WRITTEN TASK
Copy out each line of the data below that contains the string "time".

SOURCE RECORDS
____

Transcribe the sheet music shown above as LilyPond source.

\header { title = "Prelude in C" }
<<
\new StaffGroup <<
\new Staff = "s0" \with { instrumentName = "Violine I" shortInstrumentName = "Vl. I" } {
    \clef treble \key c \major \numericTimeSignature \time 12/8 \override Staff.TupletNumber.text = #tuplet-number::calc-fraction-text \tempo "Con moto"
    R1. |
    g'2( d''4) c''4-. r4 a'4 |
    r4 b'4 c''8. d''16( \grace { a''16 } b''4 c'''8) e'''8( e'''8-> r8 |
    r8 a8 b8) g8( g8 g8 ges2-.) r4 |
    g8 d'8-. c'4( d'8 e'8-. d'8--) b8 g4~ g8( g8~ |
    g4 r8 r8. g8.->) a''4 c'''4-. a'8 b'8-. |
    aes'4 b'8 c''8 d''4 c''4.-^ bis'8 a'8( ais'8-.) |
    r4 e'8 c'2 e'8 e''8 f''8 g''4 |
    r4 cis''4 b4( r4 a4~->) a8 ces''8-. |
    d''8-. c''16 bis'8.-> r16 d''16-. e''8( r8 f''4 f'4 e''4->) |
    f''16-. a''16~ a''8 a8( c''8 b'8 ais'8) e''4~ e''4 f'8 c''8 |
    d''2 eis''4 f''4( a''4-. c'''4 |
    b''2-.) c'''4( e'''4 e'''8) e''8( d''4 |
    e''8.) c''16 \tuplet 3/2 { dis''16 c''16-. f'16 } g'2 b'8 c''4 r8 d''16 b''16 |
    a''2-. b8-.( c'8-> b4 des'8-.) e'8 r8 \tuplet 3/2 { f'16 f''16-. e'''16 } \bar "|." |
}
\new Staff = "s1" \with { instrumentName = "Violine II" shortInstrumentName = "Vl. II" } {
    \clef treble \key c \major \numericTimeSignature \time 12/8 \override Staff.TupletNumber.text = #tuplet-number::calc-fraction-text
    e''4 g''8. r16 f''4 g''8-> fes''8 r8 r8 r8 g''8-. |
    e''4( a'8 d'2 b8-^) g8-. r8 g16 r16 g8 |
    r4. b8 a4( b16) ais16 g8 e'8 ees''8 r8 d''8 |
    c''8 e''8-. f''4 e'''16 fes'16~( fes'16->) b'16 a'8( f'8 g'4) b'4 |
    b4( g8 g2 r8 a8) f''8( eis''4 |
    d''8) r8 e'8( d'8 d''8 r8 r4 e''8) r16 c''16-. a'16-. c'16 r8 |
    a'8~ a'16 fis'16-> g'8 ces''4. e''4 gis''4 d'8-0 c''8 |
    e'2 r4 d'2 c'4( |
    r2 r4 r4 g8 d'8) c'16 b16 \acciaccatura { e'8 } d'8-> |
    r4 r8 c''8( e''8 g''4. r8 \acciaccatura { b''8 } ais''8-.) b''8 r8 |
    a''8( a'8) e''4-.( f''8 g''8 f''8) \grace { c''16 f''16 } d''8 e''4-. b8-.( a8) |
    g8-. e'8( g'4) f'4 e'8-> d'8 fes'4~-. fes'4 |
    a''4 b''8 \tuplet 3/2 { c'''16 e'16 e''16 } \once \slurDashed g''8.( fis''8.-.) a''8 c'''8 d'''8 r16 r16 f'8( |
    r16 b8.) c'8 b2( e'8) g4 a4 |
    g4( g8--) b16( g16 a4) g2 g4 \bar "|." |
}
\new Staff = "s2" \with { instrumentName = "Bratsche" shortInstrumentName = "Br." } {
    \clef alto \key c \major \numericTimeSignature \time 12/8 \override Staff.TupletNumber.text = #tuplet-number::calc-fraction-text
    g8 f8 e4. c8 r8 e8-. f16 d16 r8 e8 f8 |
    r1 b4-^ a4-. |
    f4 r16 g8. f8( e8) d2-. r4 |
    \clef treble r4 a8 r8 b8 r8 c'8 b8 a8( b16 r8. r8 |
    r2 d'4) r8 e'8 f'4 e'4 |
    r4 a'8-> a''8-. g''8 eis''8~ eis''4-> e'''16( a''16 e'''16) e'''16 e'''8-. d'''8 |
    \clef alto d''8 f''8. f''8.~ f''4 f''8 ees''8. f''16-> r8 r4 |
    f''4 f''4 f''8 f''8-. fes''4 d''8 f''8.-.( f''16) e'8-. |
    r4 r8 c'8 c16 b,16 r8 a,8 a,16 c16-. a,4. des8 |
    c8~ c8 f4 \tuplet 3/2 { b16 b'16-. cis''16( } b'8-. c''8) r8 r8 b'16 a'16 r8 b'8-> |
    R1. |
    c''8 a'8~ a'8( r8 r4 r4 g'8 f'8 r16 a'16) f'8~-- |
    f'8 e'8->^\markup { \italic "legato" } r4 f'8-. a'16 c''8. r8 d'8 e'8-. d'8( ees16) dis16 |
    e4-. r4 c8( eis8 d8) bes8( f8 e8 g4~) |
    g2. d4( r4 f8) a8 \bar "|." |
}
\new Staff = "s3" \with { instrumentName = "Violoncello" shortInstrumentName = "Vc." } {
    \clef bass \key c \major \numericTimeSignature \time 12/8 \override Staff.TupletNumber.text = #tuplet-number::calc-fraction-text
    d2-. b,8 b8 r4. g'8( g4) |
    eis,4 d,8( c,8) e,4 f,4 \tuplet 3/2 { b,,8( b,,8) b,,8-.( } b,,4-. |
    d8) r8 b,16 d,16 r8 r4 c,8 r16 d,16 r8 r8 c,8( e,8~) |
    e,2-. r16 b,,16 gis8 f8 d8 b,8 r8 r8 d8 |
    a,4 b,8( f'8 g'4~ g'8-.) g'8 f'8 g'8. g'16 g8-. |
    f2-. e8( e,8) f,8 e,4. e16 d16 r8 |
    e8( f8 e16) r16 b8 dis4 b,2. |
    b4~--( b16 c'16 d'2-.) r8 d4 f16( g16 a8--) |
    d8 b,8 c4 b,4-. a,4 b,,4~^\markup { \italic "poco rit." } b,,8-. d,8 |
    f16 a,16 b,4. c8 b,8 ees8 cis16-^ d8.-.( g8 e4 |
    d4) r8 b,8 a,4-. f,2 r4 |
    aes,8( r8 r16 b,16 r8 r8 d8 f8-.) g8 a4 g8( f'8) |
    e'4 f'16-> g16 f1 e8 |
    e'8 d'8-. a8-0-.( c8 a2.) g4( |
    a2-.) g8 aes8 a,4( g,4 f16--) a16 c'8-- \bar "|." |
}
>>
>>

____

PROBLEM SOLUTION
    \clef treble \key c \major \numericTimeSignature \time 12/8 \override Staff.TupletNumber.text = #tuplet-number::calc-fraction-text \tempo "Con moto"
    \clef treble \key c \major \numericTimeSignature \time 12/8 \override Staff.TupletNumber.text = #tuplet-number::calc-fraction-text
    \clef alto \key c \major \numericTimeSignature \time 12/8 \override Staff.TupletNumber.text = #tuplet-number::calc-fraction-text
    \clef bass \key c \major \numericTimeSignature \time 12/8 \override Staff.TupletNumber.text = #tuplet-number::calc-fraction-text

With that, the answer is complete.